* Task goal *
Whenever a line of the records below contains the word "purple", copy that line.

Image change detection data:
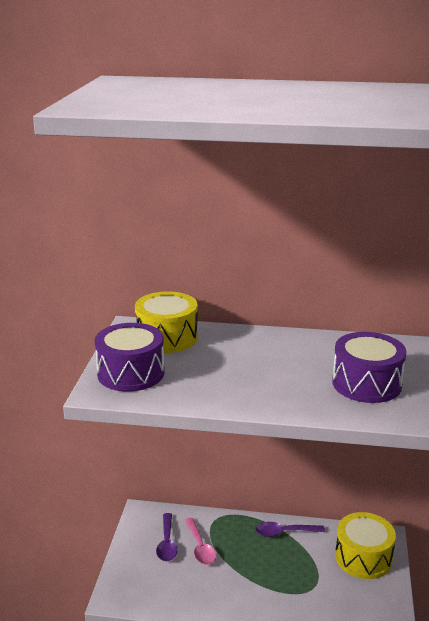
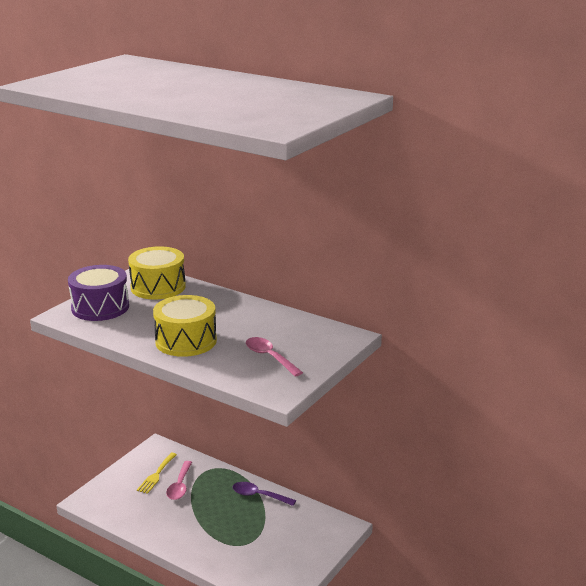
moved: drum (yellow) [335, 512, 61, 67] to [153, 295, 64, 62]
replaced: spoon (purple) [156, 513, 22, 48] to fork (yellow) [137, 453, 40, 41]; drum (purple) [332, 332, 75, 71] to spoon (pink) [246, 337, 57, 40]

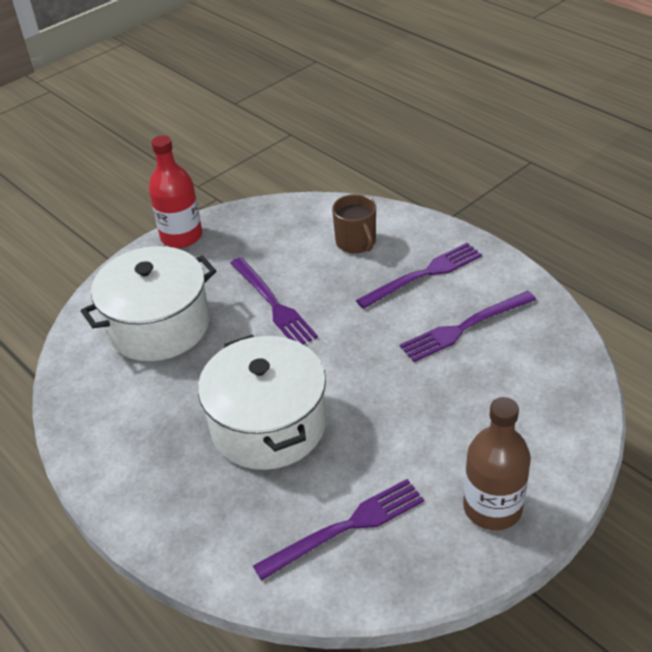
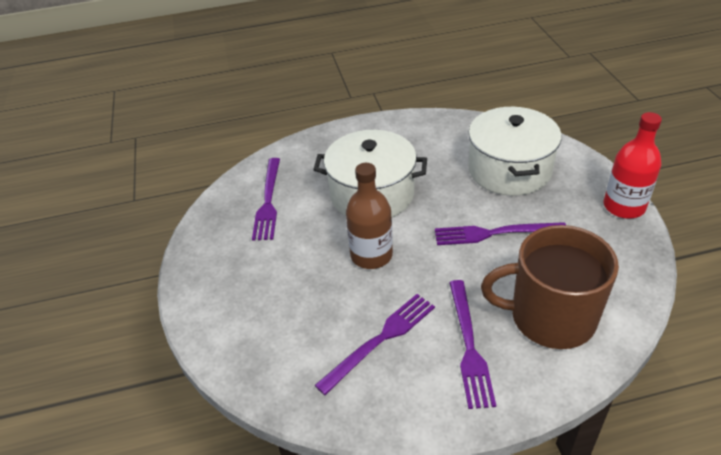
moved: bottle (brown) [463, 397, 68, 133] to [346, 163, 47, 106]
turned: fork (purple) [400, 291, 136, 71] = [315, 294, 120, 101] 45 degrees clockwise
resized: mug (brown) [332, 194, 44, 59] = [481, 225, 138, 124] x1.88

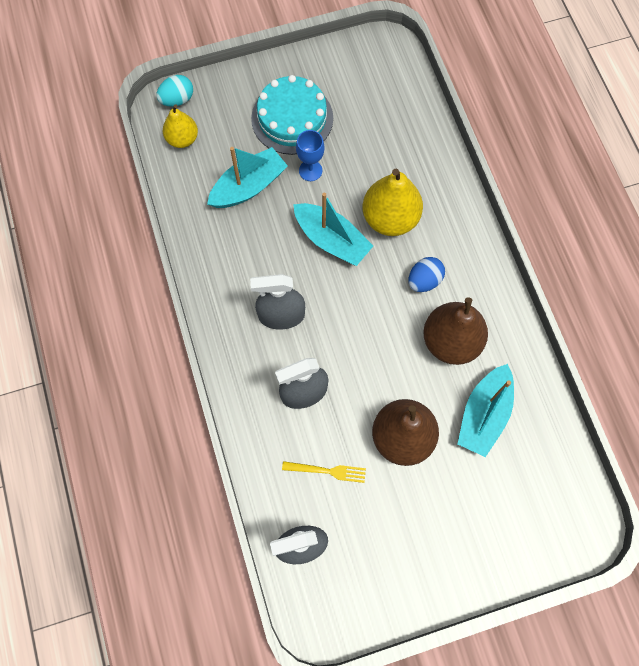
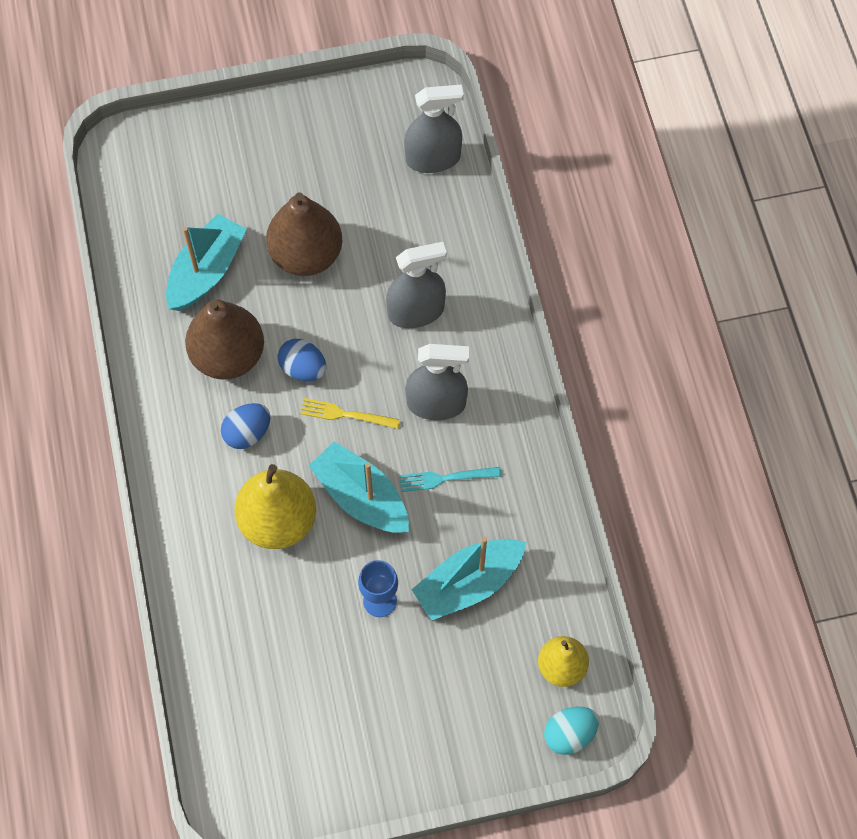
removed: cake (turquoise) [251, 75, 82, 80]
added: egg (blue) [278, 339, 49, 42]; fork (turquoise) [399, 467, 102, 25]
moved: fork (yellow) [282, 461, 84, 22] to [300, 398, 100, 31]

* Output below *
replaced: spoon (purple) [156, 513, 22, 48] to fork (yellow) [137, 453, 40, 41]; drum (purple) [332, 332, 75, 71] to spoon (pink) [246, 337, 57, 40]
turned: fork (purple) [400, 291, 136, 71] = [315, 294, 120, 101] 45 degrees clockwise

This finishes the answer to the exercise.